[Records provided]
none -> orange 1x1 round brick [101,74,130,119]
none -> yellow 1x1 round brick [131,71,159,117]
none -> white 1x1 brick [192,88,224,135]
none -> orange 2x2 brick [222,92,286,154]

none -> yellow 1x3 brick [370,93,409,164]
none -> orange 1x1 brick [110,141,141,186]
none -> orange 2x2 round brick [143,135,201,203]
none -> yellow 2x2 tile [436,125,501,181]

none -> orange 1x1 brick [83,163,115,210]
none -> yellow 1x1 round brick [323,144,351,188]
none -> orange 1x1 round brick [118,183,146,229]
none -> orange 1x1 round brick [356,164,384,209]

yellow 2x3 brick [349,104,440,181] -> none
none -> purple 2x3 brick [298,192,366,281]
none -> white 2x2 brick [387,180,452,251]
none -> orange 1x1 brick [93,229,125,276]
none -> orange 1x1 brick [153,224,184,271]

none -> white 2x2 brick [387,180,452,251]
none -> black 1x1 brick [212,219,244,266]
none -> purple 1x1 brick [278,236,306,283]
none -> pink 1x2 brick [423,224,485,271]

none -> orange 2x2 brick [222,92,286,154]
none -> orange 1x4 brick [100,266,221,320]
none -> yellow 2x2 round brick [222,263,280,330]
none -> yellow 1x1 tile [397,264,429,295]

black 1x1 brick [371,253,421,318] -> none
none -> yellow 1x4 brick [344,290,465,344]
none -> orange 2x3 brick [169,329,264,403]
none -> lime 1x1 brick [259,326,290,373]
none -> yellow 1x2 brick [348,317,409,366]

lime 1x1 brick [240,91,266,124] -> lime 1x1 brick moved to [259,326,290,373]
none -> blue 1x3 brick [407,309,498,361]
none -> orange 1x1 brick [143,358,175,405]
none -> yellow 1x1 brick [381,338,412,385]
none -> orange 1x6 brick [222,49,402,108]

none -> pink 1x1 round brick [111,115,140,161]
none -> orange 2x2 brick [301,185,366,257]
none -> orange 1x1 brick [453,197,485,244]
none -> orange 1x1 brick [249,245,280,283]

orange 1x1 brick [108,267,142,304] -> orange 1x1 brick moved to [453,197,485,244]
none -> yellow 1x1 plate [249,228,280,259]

[Exercise] Take the records above and copy them out exactly.

[Exercise answer]
none -> orange 1x1 round brick [101,74,130,119]
none -> yellow 1x1 round brick [131,71,159,117]
none -> white 1x1 brick [192,88,224,135]
none -> orange 2x2 brick [222,92,286,154]

none -> yellow 1x3 brick [370,93,409,164]
none -> orange 1x1 brick [110,141,141,186]
none -> orange 2x2 round brick [143,135,201,203]
none -> yellow 2x2 tile [436,125,501,181]

none -> orange 1x1 brick [83,163,115,210]
none -> yellow 1x1 round brick [323,144,351,188]
none -> orange 1x1 round brick [118,183,146,229]
none -> orange 1x1 round brick [356,164,384,209]

yellow 2x3 brick [349,104,440,181] -> none
none -> purple 2x3 brick [298,192,366,281]
none -> white 2x2 brick [387,180,452,251]
none -> orange 1x1 brick [93,229,125,276]
none -> orange 1x1 brick [153,224,184,271]

none -> white 2x2 brick [387,180,452,251]
none -> black 1x1 brick [212,219,244,266]
none -> purple 1x1 brick [278,236,306,283]
none -> pink 1x2 brick [423,224,485,271]

none -> orange 2x2 brick [222,92,286,154]
none -> orange 1x4 brick [100,266,221,320]
none -> yellow 2x2 round brick [222,263,280,330]
none -> yellow 1x1 tile [397,264,429,295]

black 1x1 brick [371,253,421,318] -> none
none -> yellow 1x4 brick [344,290,465,344]
none -> orange 2x3 brick [169,329,264,403]
none -> lime 1x1 brick [259,326,290,373]
none -> yellow 1x2 brick [348,317,409,366]

lime 1x1 brick [240,91,266,124] -> lime 1x1 brick moved to [259,326,290,373]
none -> blue 1x3 brick [407,309,498,361]
none -> orange 1x1 brick [143,358,175,405]
none -> yellow 1x1 brick [381,338,412,385]
none -> orange 1x6 brick [222,49,402,108]

none -> pink 1x1 round brick [111,115,140,161]
none -> orange 2x2 brick [301,185,366,257]
none -> orange 1x1 brick [453,197,485,244]
none -> orange 1x1 brick [249,245,280,283]

orange 1x1 brick [108,267,142,304] -> orange 1x1 brick moved to [453,197,485,244]
none -> yellow 1x1 plate [249,228,280,259]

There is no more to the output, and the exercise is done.